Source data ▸
# # # # # # #

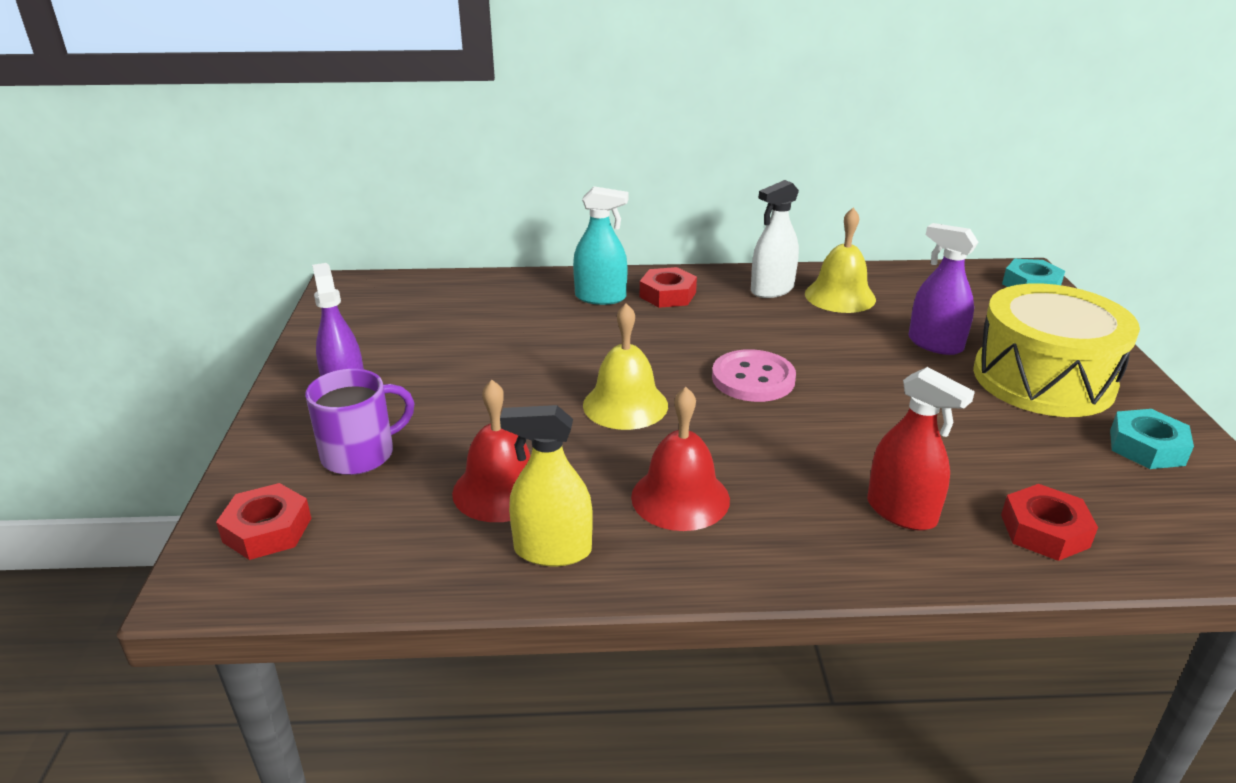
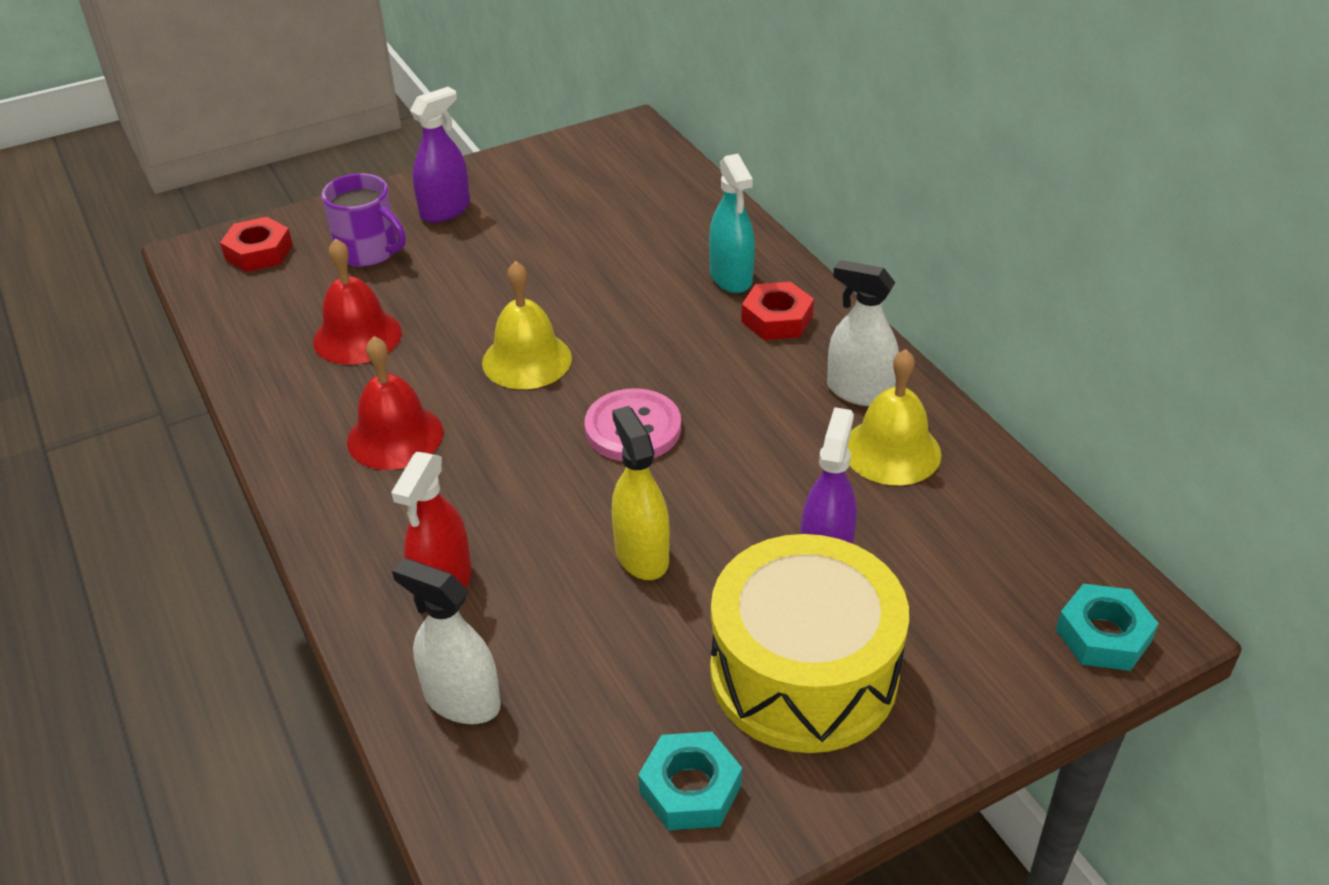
camera: 65 degrees right, 10 degrees up
(552, 550) = (292, 389): yellow spray bottle -> yellow spray bottle (641, 555)
(1044, 531) = (462, 700): red nut -> white spray bottle

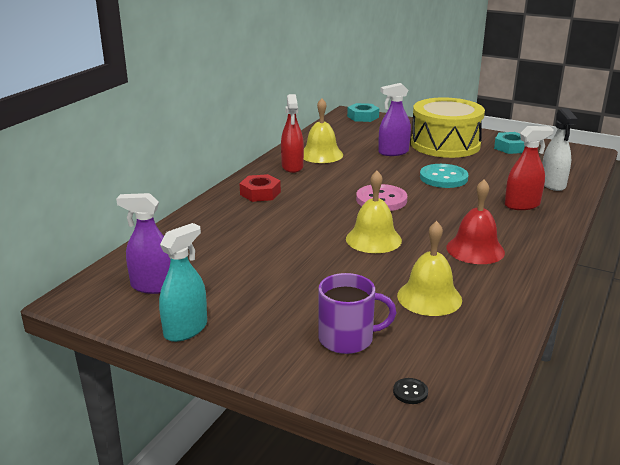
camera: 125 degrees left, 15 degrees down
(259, 252) = (410, 392): red nut -> black button
(357, 336) = (429, 297): red bell -> yellow bell
(368, 251) = (347, 339): purple mug -> purple mug turned 90 degrees clockwise
(445, 210) = (263, 331): purple spray bottle -> purple spray bottle (153, 286)
(641, 555) = (443, 178): yellow spray bottle -> turquoise button
(731, 277) = (236, 212): turquoise spray bottle -> turquoise spray bottle (185, 329)
(859, 391) = (292, 166): white spray bottle -> red spray bottle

# # # # # # #

TO-DO ITEM ▸
Write out only those lines that fall between the one containing "(731, 277) = (236, 212): turquoise" and the end of the entries, the first and last included, exactly as they read.

RESULT ▸
(731, 277) = (236, 212): turquoise spray bottle -> turquoise spray bottle (185, 329)
(859, 391) = (292, 166): white spray bottle -> red spray bottle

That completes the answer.